■ THE TASK:
Copy verbatim the block of lines in the entries below whose first line contains "second_place: [428, 278, 459, 317]" and whose last line contains "second_place: [755, 200, 806, 251]". Leave out all other lines.

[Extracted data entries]
((

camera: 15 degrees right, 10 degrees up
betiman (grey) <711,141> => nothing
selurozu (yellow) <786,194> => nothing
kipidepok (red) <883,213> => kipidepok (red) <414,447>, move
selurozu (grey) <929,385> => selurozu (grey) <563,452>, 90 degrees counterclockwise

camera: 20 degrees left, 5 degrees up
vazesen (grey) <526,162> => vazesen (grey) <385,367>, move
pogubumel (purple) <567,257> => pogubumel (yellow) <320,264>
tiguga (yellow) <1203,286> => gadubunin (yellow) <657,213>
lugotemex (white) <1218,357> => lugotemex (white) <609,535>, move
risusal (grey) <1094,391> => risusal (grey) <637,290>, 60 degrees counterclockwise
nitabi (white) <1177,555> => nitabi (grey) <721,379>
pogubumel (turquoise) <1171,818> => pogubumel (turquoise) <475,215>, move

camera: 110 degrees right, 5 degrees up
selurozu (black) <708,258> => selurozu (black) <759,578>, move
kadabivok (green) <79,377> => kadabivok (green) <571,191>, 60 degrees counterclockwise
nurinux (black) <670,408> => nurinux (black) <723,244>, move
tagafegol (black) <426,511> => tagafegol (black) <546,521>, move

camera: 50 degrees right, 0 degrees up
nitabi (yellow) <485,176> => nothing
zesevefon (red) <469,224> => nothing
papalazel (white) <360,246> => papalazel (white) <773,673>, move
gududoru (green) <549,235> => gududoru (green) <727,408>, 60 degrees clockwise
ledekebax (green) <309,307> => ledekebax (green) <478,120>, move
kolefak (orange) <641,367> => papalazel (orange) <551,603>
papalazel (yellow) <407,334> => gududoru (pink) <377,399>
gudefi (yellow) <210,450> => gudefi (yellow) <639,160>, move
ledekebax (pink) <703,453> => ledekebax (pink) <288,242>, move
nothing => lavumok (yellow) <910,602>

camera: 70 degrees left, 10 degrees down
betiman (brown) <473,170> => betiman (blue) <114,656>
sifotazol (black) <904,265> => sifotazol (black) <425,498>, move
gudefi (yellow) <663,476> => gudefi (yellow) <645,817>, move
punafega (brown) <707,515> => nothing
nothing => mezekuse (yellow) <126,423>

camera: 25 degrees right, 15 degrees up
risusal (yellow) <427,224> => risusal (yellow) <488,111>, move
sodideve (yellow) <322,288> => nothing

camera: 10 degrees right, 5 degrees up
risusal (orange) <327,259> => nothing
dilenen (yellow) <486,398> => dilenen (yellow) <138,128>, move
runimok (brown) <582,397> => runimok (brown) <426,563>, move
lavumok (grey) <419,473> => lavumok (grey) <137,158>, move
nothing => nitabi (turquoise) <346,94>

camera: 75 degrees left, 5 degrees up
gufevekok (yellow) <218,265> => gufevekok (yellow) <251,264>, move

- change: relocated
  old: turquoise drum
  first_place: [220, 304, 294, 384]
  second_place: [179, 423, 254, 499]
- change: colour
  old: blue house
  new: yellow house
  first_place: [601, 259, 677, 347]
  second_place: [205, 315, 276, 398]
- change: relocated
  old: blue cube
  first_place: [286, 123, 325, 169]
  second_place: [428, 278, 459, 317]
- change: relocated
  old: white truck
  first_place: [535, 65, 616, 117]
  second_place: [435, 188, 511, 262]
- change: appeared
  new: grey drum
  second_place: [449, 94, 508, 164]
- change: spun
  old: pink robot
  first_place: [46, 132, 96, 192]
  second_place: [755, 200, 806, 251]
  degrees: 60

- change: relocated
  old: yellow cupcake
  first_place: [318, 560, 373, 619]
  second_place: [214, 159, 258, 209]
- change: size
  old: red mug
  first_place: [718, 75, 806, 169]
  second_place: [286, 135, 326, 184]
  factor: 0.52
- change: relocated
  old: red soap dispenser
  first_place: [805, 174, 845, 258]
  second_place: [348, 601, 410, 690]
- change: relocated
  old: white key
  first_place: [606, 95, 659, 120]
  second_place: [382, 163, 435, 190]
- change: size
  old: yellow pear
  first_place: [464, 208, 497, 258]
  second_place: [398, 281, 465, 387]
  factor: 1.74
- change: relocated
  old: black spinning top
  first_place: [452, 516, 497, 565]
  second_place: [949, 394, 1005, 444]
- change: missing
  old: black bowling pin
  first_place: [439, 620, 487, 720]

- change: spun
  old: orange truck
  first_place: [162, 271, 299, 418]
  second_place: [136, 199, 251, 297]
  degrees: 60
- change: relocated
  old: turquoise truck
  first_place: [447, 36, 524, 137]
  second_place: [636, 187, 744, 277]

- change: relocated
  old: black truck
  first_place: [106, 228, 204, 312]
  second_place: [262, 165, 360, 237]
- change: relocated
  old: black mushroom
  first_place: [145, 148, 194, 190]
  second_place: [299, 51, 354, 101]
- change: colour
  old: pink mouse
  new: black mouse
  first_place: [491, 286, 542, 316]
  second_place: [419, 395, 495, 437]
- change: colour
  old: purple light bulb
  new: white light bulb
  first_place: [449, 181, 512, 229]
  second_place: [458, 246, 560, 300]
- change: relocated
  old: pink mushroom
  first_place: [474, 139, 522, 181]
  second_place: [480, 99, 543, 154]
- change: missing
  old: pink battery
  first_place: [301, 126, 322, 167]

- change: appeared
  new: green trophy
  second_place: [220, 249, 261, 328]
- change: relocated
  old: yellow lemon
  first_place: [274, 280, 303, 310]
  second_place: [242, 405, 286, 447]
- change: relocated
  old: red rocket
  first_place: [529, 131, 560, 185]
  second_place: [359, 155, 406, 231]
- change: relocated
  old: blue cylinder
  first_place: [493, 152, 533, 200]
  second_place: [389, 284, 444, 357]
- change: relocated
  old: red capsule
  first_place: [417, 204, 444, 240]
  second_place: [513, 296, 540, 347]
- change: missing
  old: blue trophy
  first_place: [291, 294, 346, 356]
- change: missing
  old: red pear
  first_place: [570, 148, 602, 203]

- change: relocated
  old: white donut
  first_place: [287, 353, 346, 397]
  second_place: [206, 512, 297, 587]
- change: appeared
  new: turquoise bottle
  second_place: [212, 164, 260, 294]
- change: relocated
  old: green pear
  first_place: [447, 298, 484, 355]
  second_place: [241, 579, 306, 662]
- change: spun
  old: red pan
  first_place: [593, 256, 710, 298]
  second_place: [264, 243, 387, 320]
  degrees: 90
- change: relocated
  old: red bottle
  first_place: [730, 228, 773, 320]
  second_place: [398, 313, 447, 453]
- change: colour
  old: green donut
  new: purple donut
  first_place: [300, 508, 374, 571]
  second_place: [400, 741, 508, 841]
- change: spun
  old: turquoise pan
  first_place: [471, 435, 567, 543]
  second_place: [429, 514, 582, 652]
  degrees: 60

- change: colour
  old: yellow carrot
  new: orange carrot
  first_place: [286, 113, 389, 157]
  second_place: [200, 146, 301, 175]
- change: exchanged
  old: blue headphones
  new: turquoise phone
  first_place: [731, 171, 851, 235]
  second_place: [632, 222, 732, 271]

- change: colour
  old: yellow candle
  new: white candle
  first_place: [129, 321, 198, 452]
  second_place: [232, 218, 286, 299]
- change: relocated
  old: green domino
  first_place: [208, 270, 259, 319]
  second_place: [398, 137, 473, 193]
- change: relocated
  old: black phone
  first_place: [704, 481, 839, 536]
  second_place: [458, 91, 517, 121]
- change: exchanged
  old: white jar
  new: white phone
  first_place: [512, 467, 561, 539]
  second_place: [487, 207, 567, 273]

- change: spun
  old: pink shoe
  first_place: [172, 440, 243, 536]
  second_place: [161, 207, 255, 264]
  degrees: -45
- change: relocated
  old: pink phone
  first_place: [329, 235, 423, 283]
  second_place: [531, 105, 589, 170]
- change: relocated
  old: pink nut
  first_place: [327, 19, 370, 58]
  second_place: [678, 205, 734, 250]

))

■ ANSWER FOR THE TASK:
  second_place: [428, 278, 459, 317]
- change: relocated
  old: white truck
  first_place: [535, 65, 616, 117]
  second_place: [435, 188, 511, 262]
- change: appeared
  new: grey drum
  second_place: [449, 94, 508, 164]
- change: spun
  old: pink robot
  first_place: [46, 132, 96, 192]
  second_place: [755, 200, 806, 251]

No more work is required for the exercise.